··· Dataset records
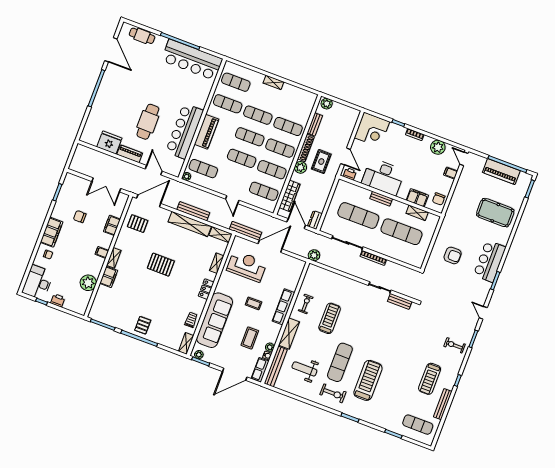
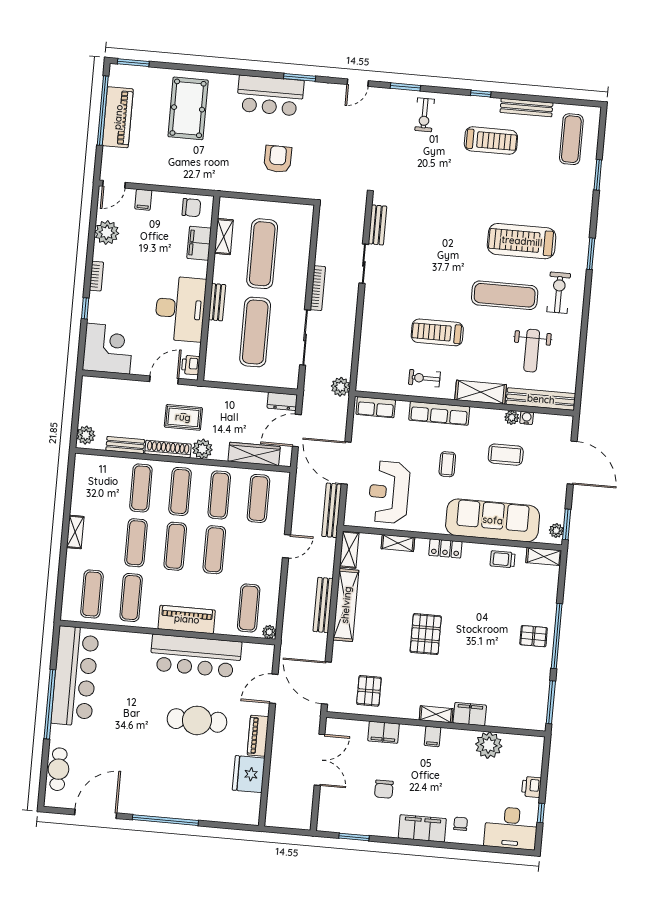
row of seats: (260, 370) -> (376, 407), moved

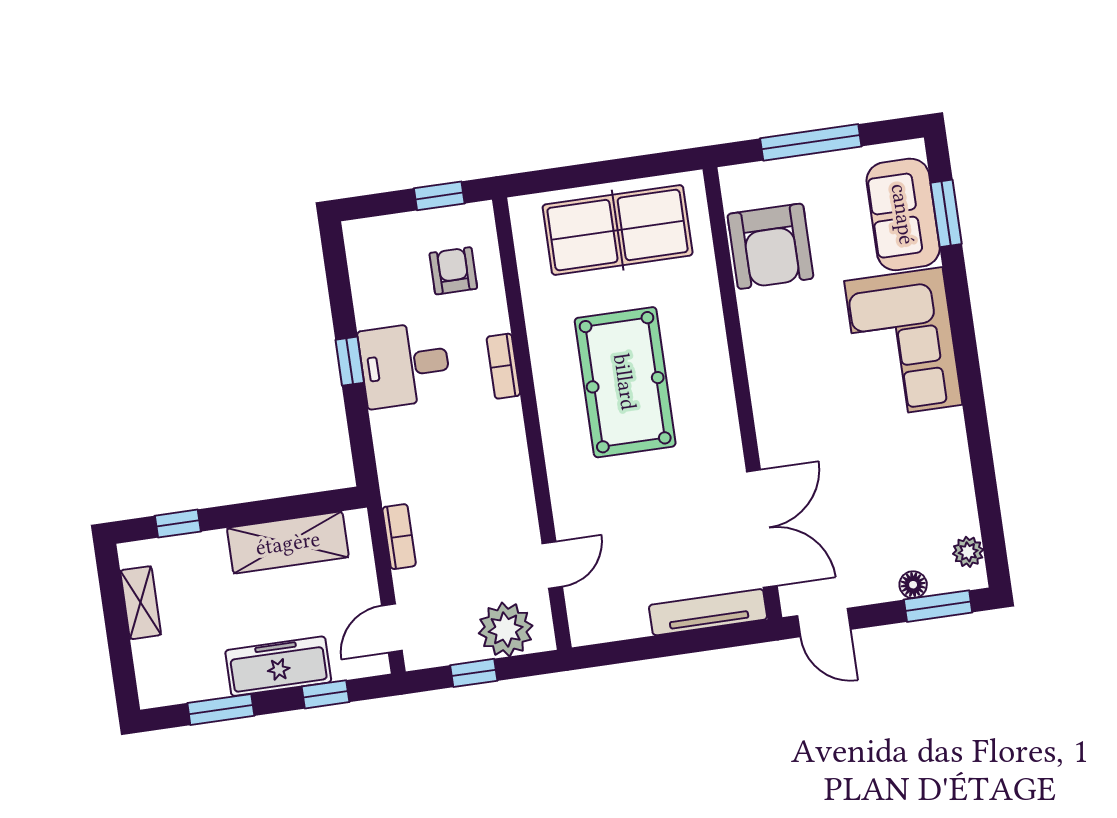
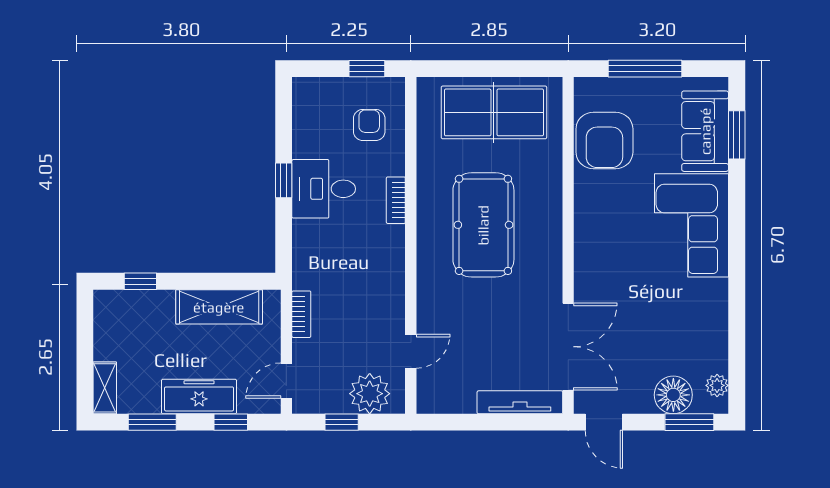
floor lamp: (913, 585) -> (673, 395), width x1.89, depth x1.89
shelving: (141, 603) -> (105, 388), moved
······
··· Dataset records
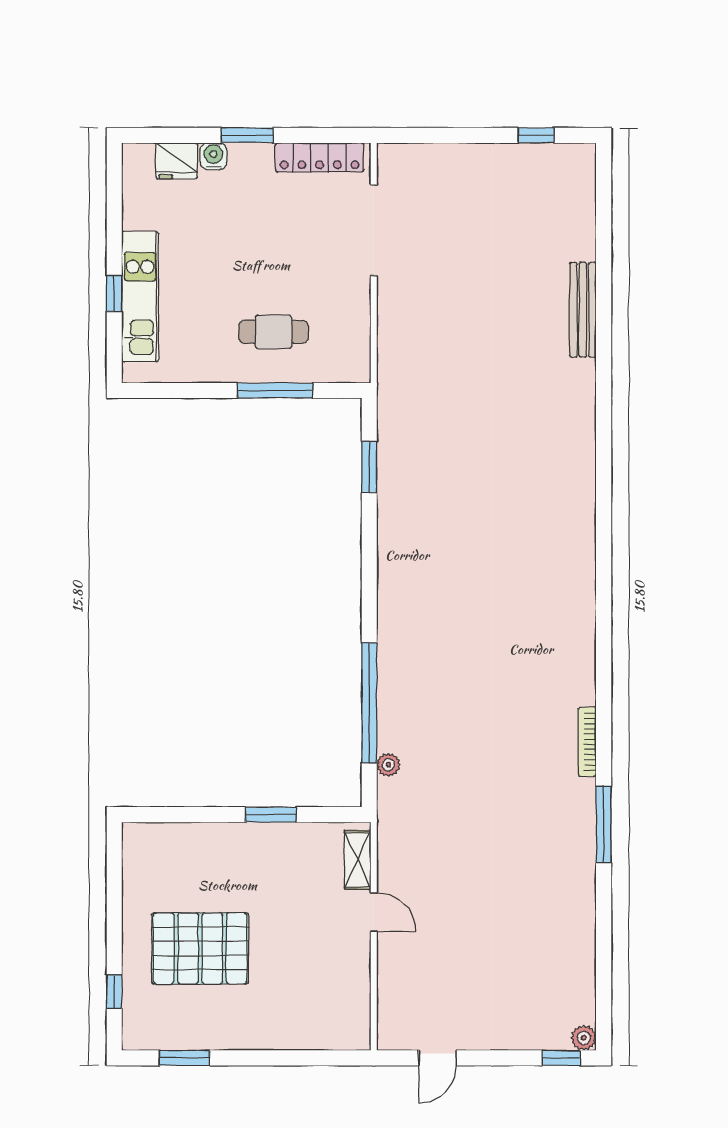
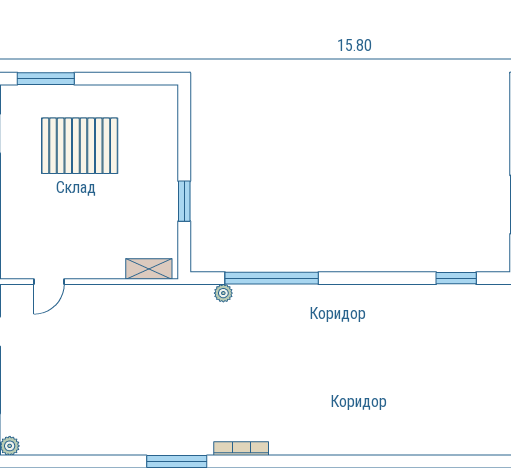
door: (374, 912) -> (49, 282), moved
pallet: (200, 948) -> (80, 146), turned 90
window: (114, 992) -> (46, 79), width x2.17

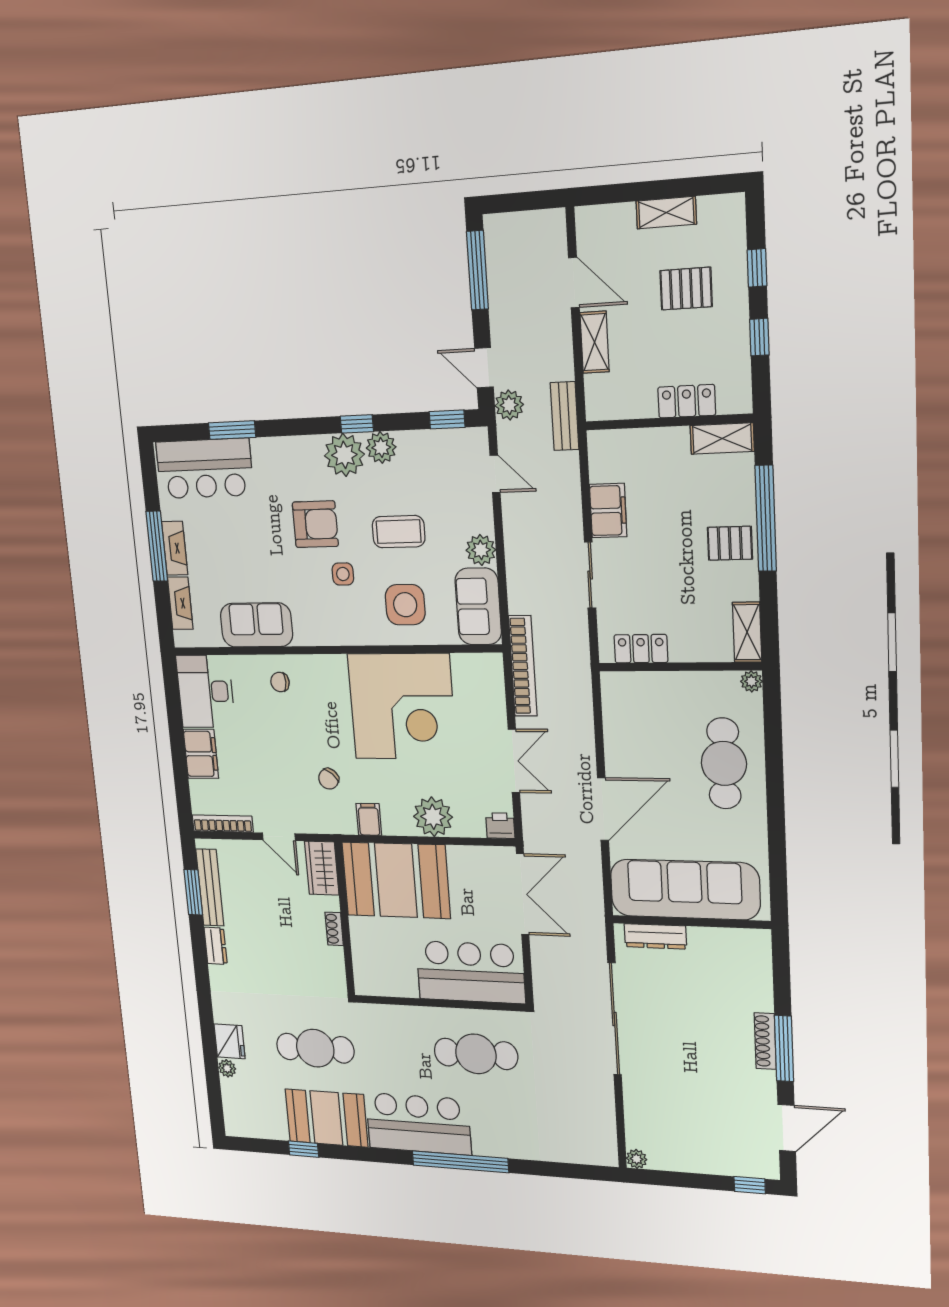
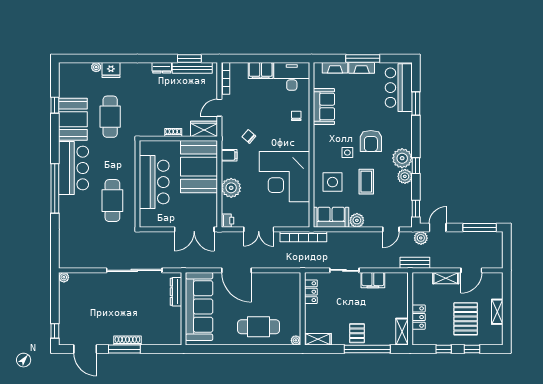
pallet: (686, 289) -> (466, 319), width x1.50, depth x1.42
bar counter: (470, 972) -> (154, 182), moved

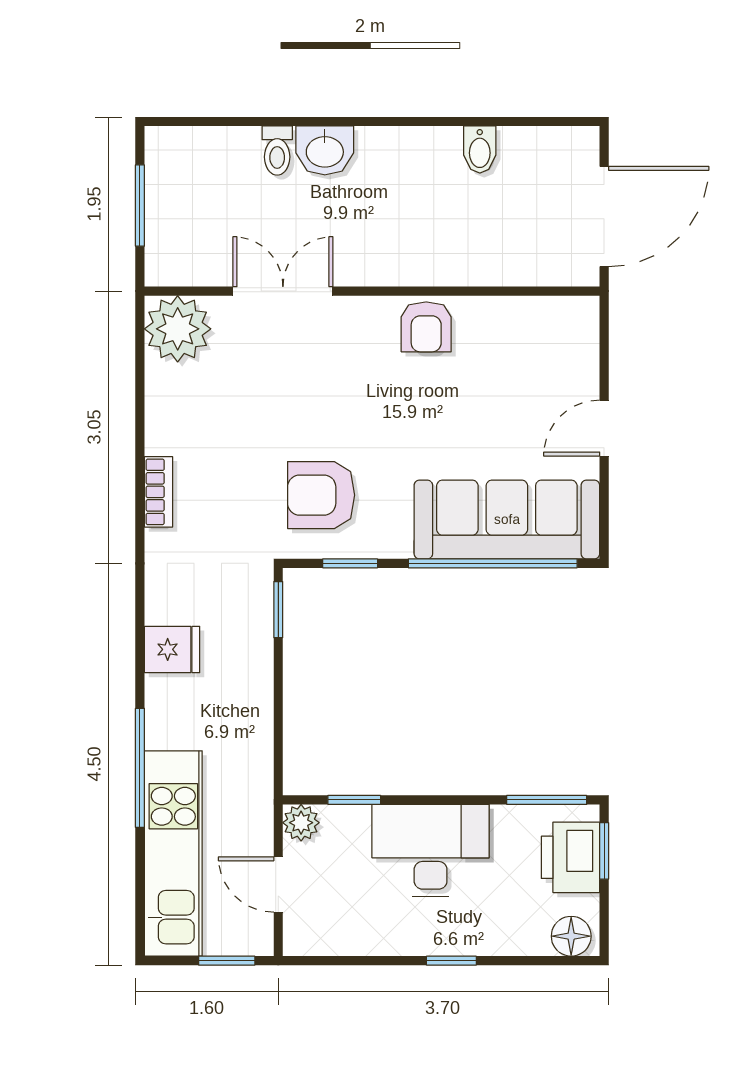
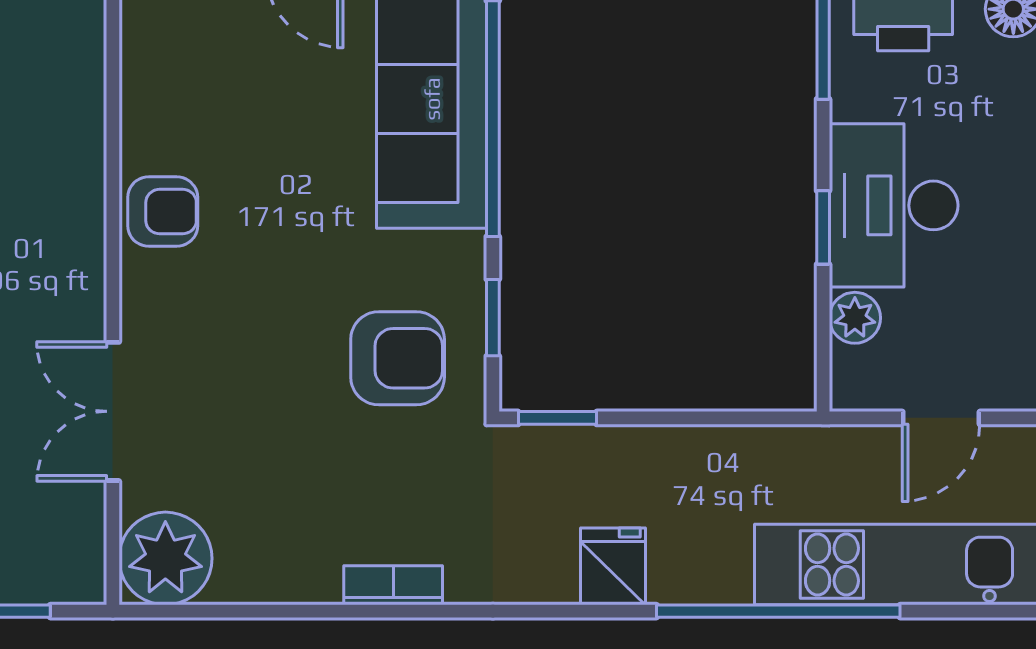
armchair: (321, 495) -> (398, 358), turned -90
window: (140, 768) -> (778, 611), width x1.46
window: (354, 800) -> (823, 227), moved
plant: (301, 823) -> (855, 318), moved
······
= What you will do =
An exact copy is needed of the entries above, starting at the line that holds "window: (114, 992) -> (46, 79), width x2.17" and stopping at the line that holds "plant: (301, 823) -> (855, 318), moved", both kept; pictures stay out.

= Exercise result =
window: (114, 992) -> (46, 79), width x2.17

pallet: (686, 289) -> (466, 319), width x1.50, depth x1.42
bar counter: (470, 972) -> (154, 182), moved

armchair: (321, 495) -> (398, 358), turned -90
window: (140, 768) -> (778, 611), width x1.46
window: (354, 800) -> (823, 227), moved
plant: (301, 823) -> (855, 318), moved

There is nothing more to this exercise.